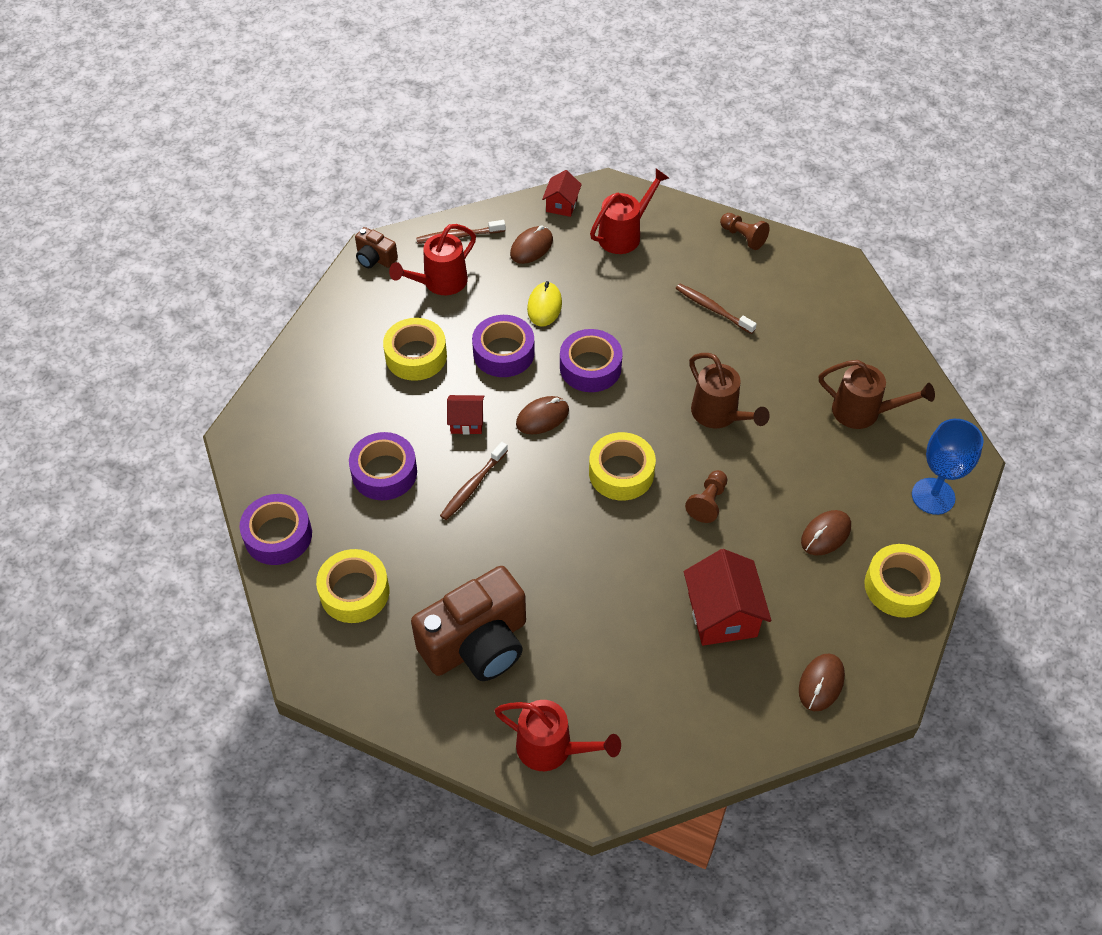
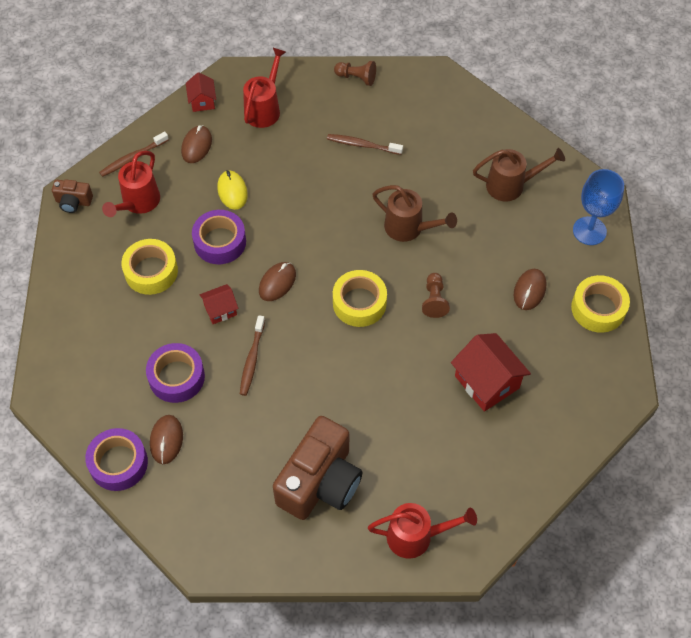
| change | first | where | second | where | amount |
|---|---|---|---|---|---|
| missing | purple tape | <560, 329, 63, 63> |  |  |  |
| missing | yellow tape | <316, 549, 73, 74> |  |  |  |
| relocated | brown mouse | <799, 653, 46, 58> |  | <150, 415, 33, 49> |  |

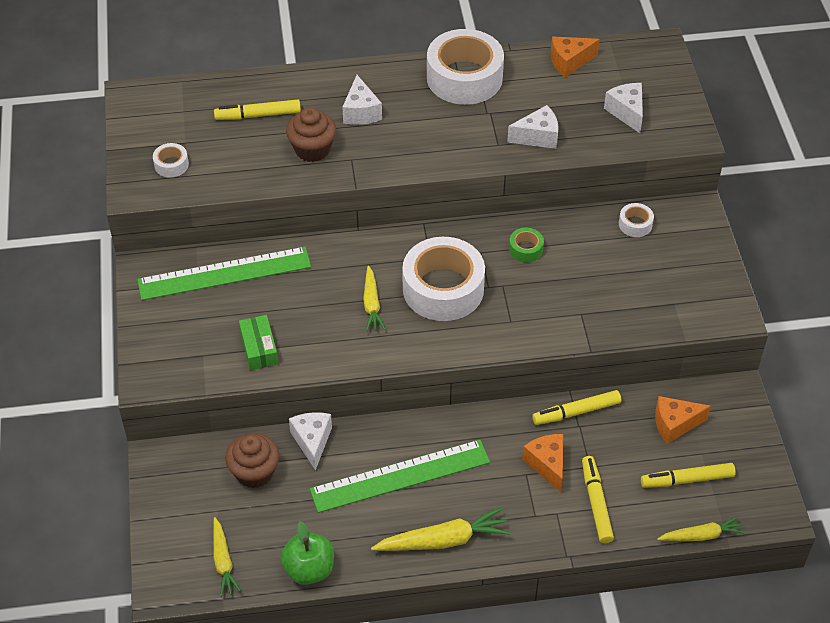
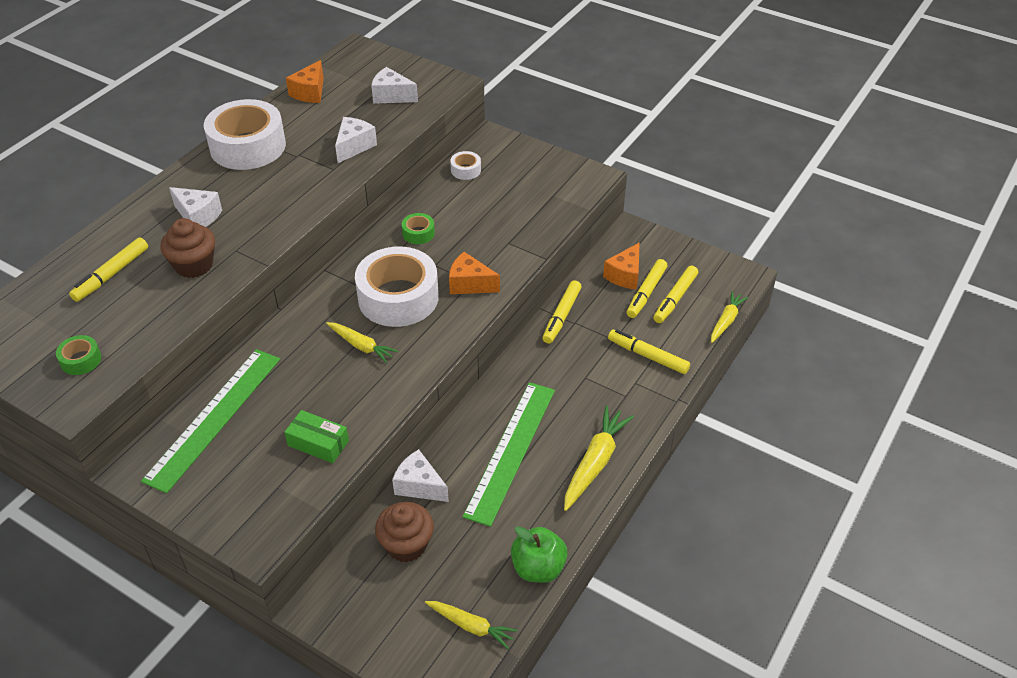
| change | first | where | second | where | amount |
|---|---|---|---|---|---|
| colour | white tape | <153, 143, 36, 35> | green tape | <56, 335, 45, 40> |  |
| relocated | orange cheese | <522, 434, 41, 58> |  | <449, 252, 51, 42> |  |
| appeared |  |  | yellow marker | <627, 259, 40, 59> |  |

——————————

What the task requires: The data above must be copied exactly. Leave out the pictures.

Finished task:
| change | first | where | second | where | amount |
|---|---|---|---|---|---|
| missing | purple tape | <560, 329, 63, 63> |  |  |  |
| missing | yellow tape | <316, 549, 73, 74> |  |  |  |
| relocated | brown mouse | <799, 653, 46, 58> |  | <150, 415, 33, 49> |  |

| change | first | where | second | where | amount |
|---|---|---|---|---|---|
| colour | white tape | <153, 143, 36, 35> | green tape | <56, 335, 45, 40> |  |
| relocated | orange cheese | <522, 434, 41, 58> |  | <449, 252, 51, 42> |  |
| appeared |  |  | yellow marker | <627, 259, 40, 59> |  |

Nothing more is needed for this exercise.